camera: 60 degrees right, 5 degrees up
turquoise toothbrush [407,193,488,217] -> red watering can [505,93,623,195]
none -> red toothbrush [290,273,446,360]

### WHAT IS NEEDED
Starting at the line with "turquoise toothbrush [407,193,488,217]", copy each line through the end of the data, both ends included, and give nothing else.

### RESPONSE
turquoise toothbrush [407,193,488,217] -> red watering can [505,93,623,195]
none -> red toothbrush [290,273,446,360]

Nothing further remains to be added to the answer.